(Building bounding box data)
-- -- --
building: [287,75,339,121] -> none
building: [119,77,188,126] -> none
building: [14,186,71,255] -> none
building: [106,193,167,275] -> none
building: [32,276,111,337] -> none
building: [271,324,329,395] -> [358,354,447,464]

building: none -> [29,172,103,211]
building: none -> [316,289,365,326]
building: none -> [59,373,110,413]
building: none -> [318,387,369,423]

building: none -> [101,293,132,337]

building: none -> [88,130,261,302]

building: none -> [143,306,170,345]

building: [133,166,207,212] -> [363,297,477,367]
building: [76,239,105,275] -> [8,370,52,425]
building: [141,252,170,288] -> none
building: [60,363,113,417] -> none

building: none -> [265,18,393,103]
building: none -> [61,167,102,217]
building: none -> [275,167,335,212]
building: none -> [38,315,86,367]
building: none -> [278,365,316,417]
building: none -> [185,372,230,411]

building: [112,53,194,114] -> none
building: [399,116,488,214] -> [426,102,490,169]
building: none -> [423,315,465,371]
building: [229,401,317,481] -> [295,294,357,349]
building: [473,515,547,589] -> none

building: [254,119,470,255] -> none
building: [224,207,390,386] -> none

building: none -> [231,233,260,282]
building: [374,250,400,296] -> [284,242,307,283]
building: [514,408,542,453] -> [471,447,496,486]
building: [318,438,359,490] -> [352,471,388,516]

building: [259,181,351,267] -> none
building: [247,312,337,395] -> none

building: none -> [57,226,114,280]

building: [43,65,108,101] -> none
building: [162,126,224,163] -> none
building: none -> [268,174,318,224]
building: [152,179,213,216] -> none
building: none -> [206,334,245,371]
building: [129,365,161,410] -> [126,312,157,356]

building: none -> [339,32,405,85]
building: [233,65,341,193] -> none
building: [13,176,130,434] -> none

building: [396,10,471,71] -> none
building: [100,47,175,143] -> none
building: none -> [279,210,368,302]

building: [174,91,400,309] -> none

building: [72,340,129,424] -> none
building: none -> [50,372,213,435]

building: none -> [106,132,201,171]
-- -- --
**About this exercise**. Copy each line exactly, beginning at the one with "building: none -> [206,334,245,371]" and stopping after the last line of the entries. Include nothing else.

**Your solution**.
building: none -> [206,334,245,371]
building: [129,365,161,410] -> [126,312,157,356]

building: none -> [339,32,405,85]
building: [233,65,341,193] -> none
building: [13,176,130,434] -> none

building: [396,10,471,71] -> none
building: [100,47,175,143] -> none
building: none -> [279,210,368,302]

building: [174,91,400,309] -> none

building: [72,340,129,424] -> none
building: none -> [50,372,213,435]

building: none -> [106,132,201,171]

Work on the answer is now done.